# Goal
List each line from the records below that contains the word "green", copying every such line in full. Case counts.

# Recorded data
==*==

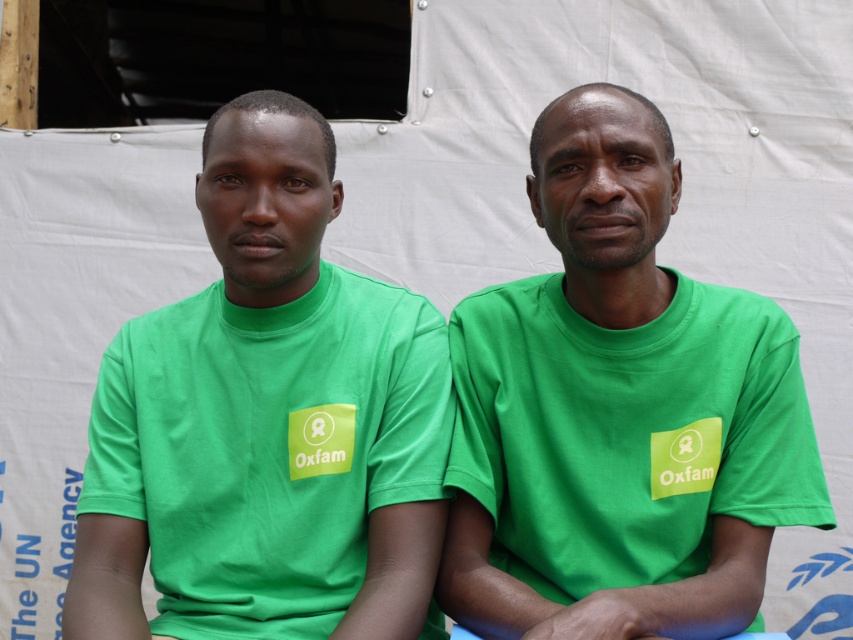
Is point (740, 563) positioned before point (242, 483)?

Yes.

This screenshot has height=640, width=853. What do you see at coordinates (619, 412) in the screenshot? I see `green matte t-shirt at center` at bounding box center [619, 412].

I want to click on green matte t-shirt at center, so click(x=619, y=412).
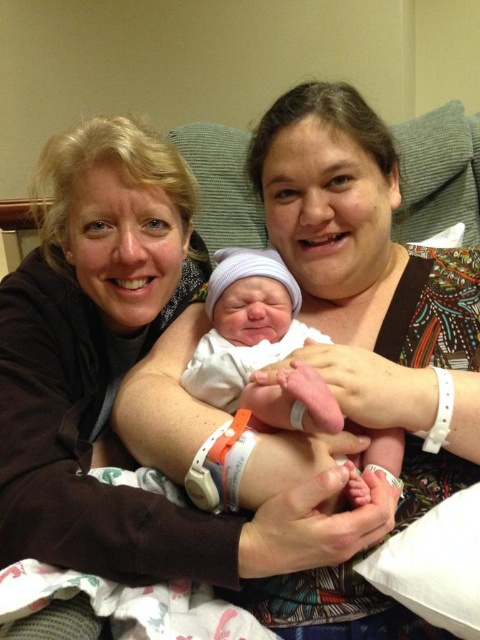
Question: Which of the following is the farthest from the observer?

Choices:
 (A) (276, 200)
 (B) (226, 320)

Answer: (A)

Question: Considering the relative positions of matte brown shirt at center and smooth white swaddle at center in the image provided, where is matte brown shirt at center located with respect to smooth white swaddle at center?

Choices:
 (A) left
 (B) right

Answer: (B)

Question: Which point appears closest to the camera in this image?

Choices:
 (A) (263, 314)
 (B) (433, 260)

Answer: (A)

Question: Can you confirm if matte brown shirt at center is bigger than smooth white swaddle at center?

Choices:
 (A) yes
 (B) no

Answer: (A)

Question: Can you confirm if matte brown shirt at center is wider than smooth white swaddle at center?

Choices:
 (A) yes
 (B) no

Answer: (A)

==*==

# Task solution
This screenshot has height=640, width=853. What do you see at coordinates (619, 412) in the screenshot? I see `green matte t-shirt at center` at bounding box center [619, 412].
I want to click on green matte t-shirt at center, so click(x=619, y=412).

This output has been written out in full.